• What is needed
Copying exactly, give the lines in the material below from the one with "camera: 75 degrees left, 5 degrees up" to the one with "(580, 254) = (307, 162): brown", ends included, and nothing besides.

• Listed entries
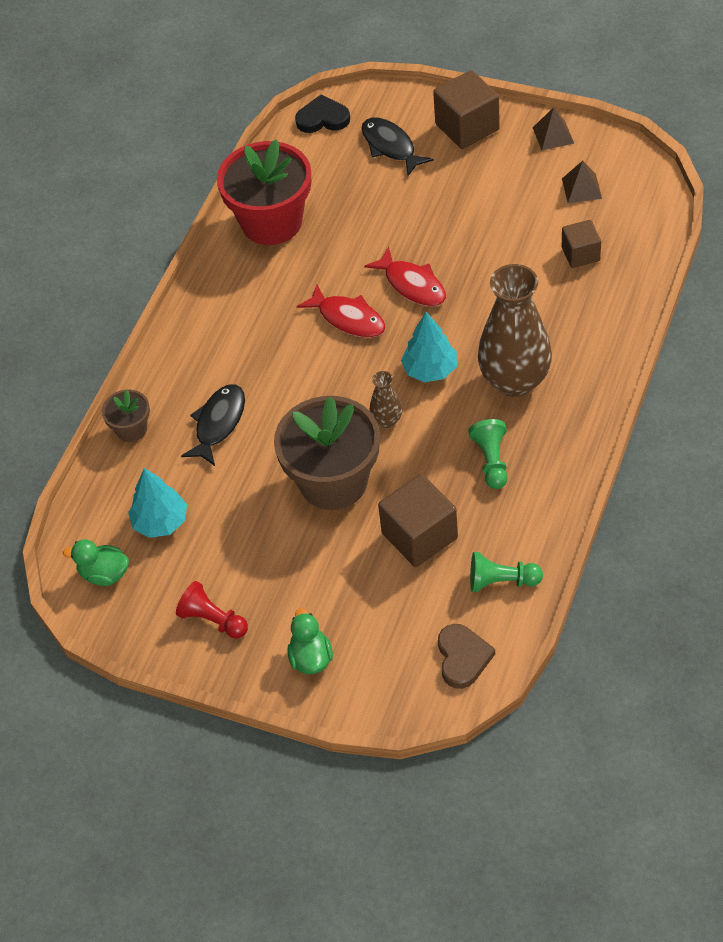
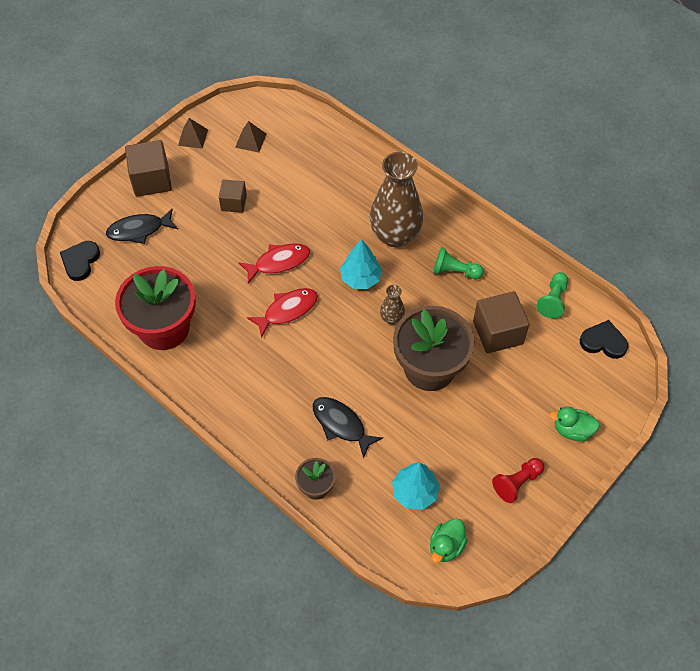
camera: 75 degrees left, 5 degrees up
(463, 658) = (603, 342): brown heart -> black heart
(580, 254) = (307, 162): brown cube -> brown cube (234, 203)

...

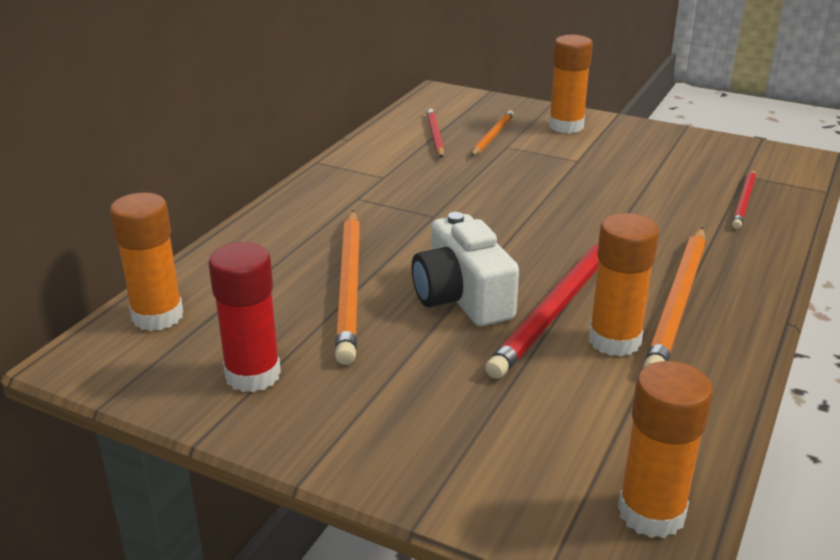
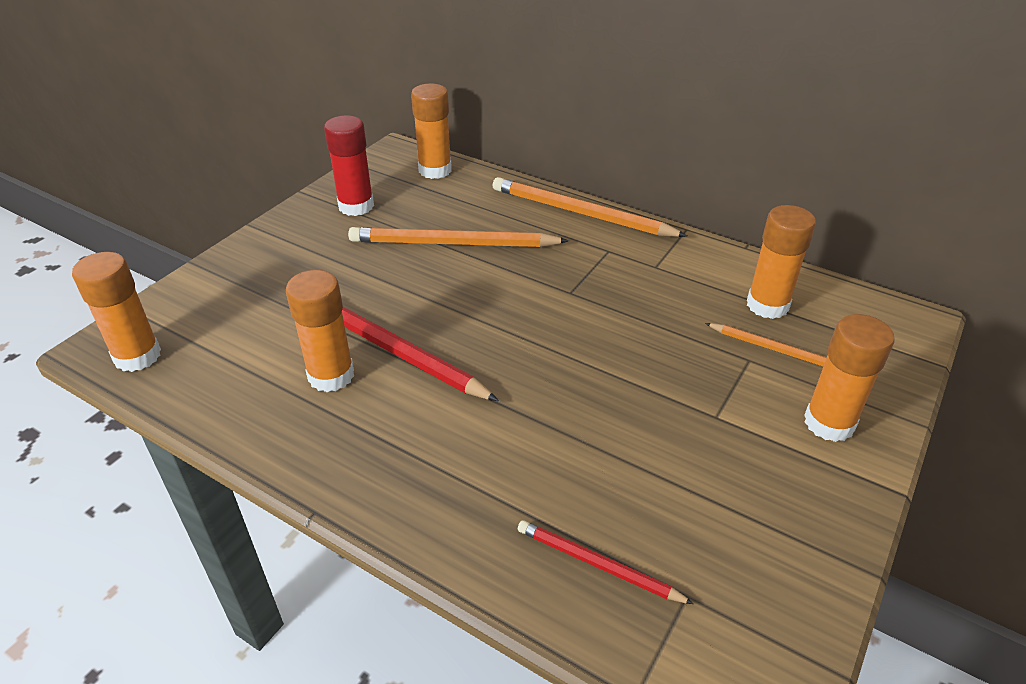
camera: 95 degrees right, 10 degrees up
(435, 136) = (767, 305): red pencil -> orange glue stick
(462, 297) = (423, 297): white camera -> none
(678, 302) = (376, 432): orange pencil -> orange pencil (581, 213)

• Exercise response
camera: 75 degrees left, 5 degrees up
(463, 658) = (603, 342): brown heart -> black heart
(580, 254) = (307, 162): brown cube -> brown cube (234, 203)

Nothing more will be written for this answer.